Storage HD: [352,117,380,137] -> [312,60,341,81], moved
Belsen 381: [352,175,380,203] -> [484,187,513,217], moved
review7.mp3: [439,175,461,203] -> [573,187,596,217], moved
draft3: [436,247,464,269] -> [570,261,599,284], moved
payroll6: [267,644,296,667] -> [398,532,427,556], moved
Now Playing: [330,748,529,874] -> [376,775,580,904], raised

---

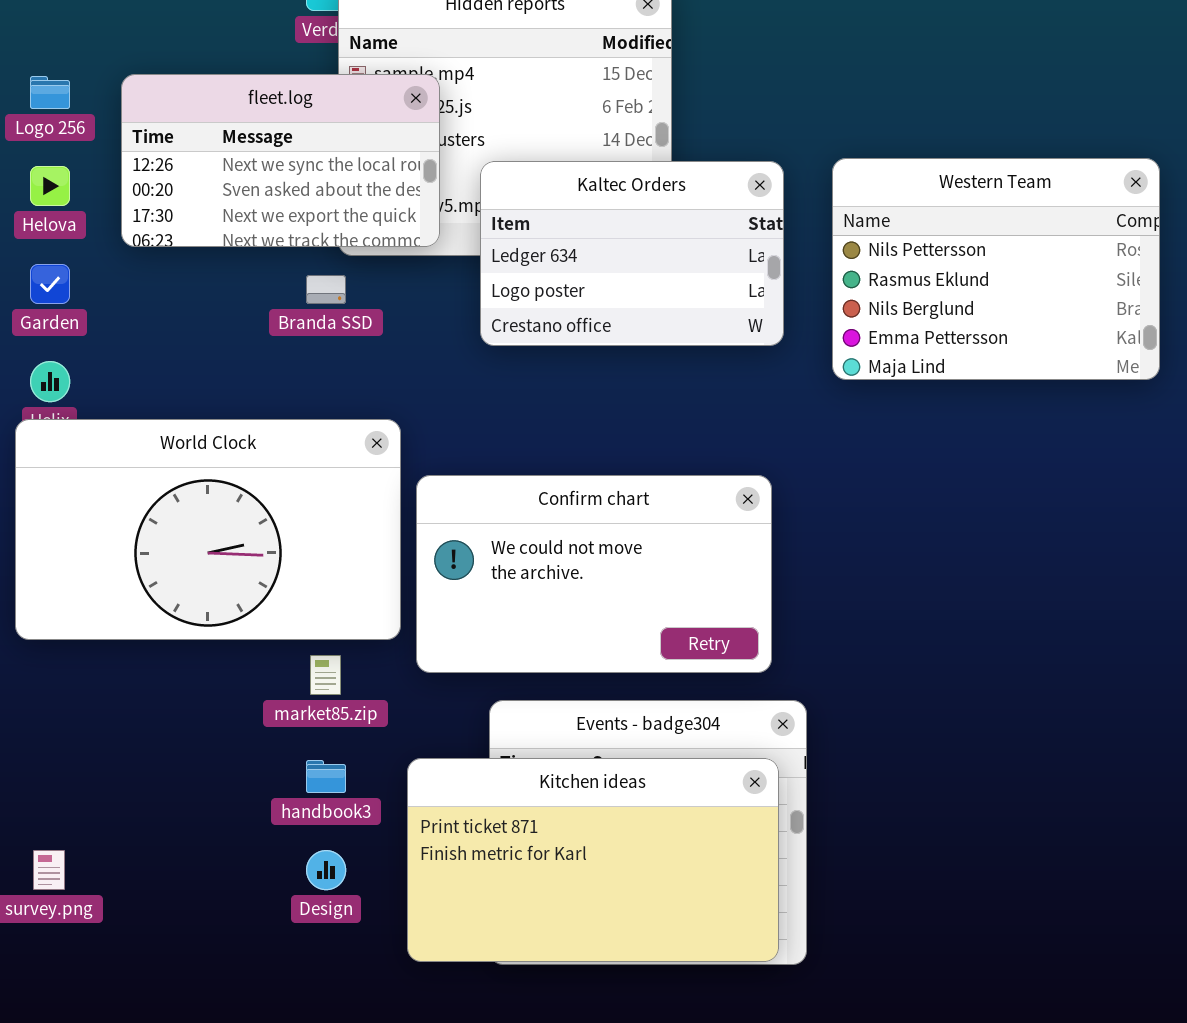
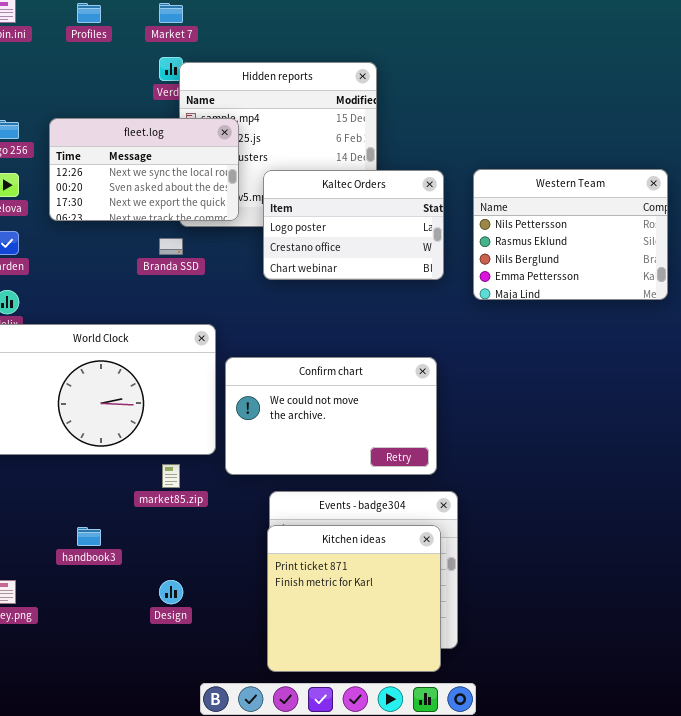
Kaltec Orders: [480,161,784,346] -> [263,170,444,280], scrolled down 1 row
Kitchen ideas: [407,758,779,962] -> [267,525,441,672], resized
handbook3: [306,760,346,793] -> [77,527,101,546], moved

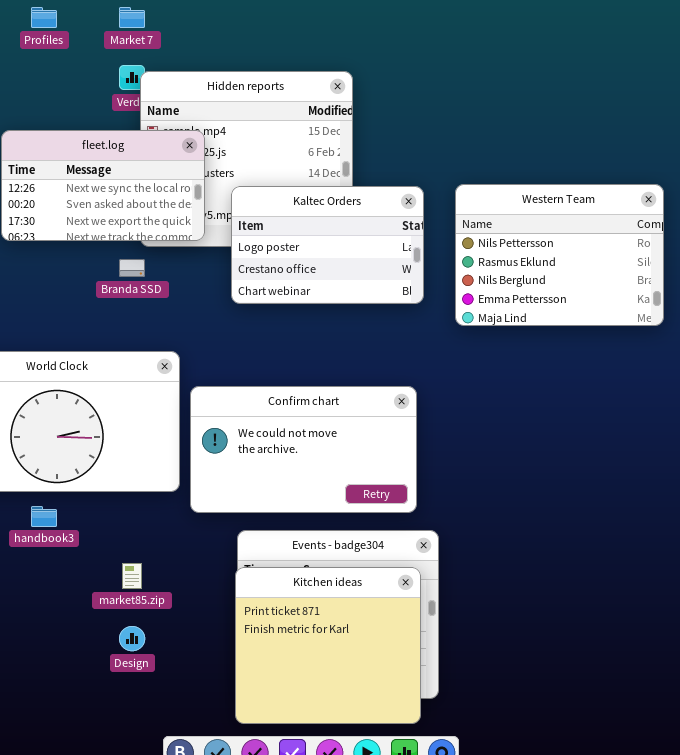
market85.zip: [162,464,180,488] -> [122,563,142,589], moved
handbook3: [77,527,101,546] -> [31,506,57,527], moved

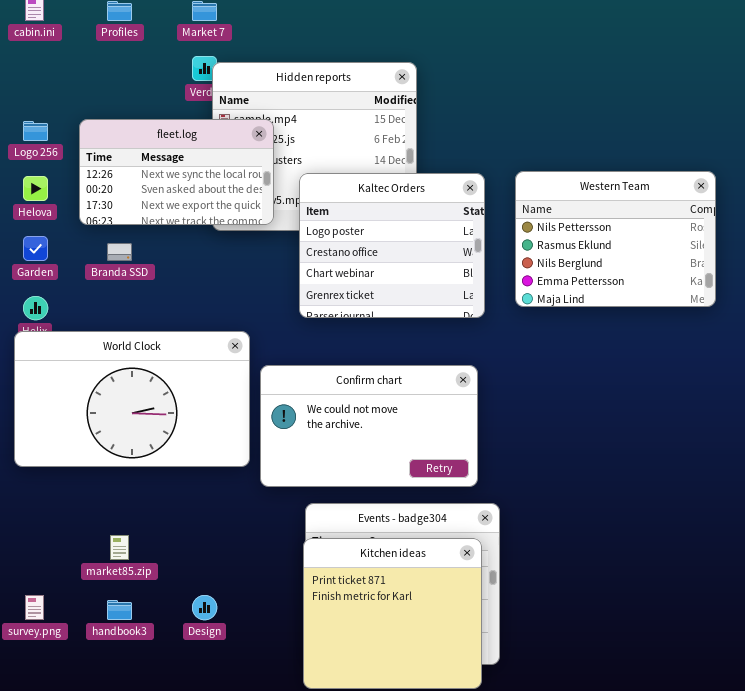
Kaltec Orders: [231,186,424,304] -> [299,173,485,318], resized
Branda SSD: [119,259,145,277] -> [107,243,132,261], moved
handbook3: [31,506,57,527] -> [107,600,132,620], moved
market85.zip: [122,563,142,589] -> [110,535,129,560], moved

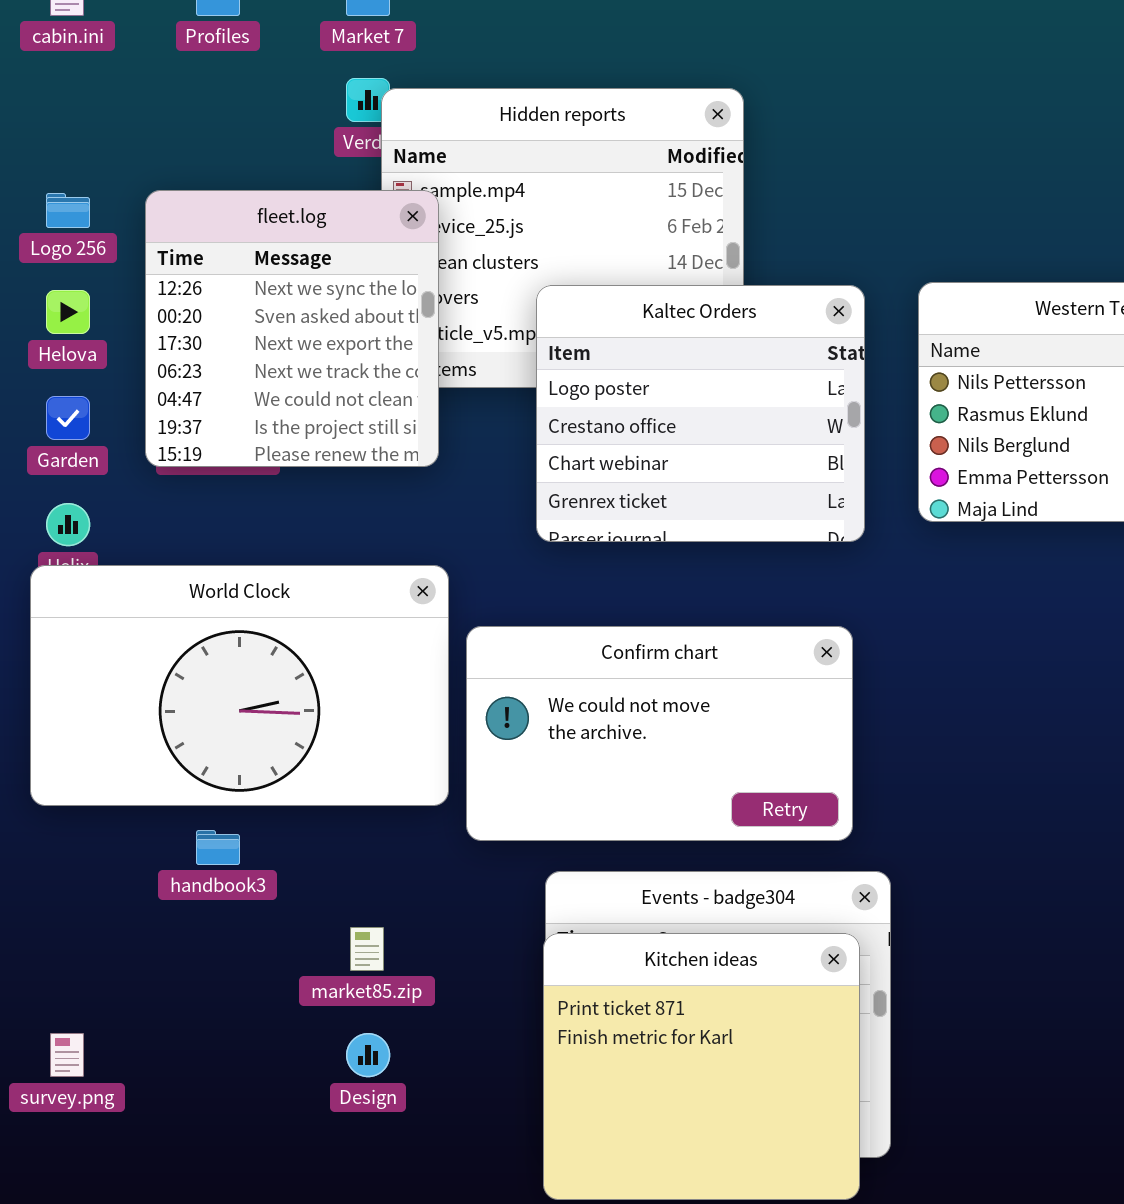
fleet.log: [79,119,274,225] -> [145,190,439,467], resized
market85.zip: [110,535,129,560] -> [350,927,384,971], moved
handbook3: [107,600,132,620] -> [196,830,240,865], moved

◆ **WORK TO BE COMPLETED**: Search the listing for the word "resized" and return each line that holds it.

◆ **EXPECTED OUTPUT**:
Kitchen ideas: [407,758,779,962] -> [267,525,441,672], resized
Kaltec Orders: [231,186,424,304] -> [299,173,485,318], resized
fleet.log: [79,119,274,225] -> [145,190,439,467], resized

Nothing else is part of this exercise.